## begin

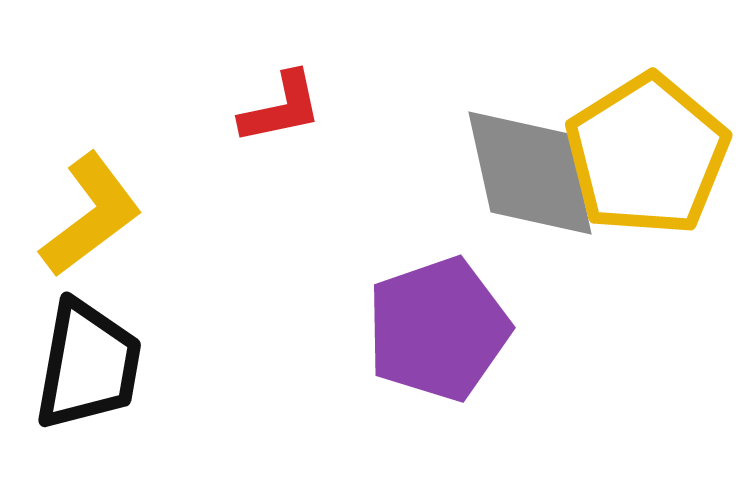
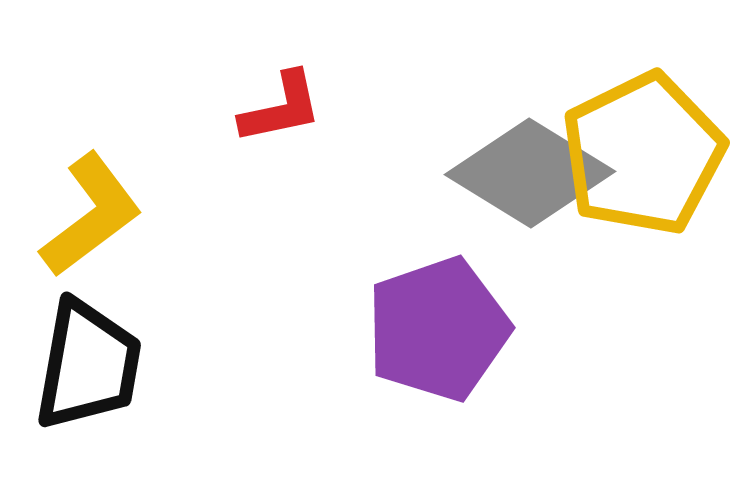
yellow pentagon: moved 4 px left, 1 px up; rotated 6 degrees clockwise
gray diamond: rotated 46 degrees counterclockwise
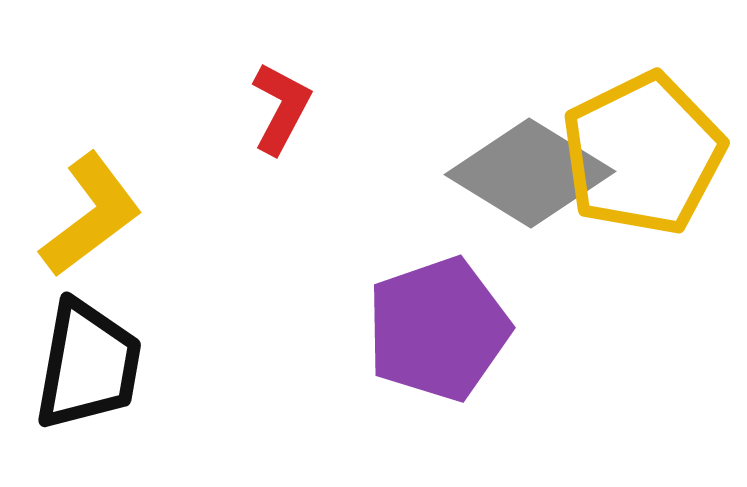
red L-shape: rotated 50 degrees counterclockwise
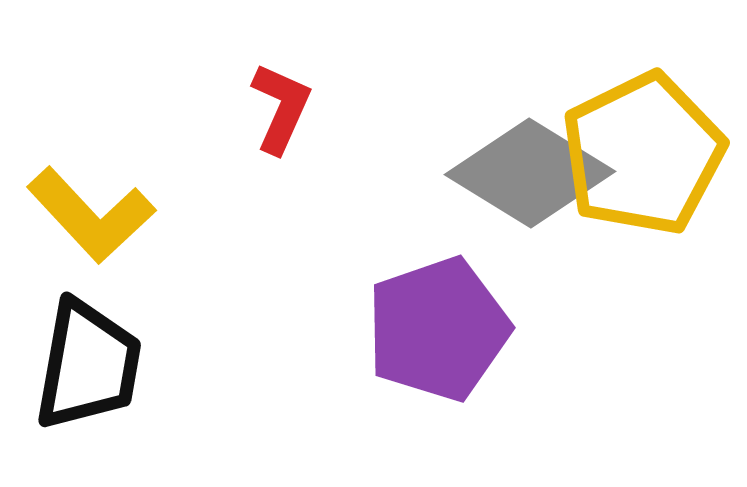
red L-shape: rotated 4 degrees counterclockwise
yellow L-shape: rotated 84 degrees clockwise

## end

TASK BRIEF
Copy the data above line for line, omitting the pictures.

PROBLEM SOLUTION
yellow pentagon: moved 4 px left, 1 px up; rotated 6 degrees clockwise
gray diamond: rotated 46 degrees counterclockwise
red L-shape: rotated 50 degrees counterclockwise
red L-shape: rotated 4 degrees counterclockwise
yellow L-shape: rotated 84 degrees clockwise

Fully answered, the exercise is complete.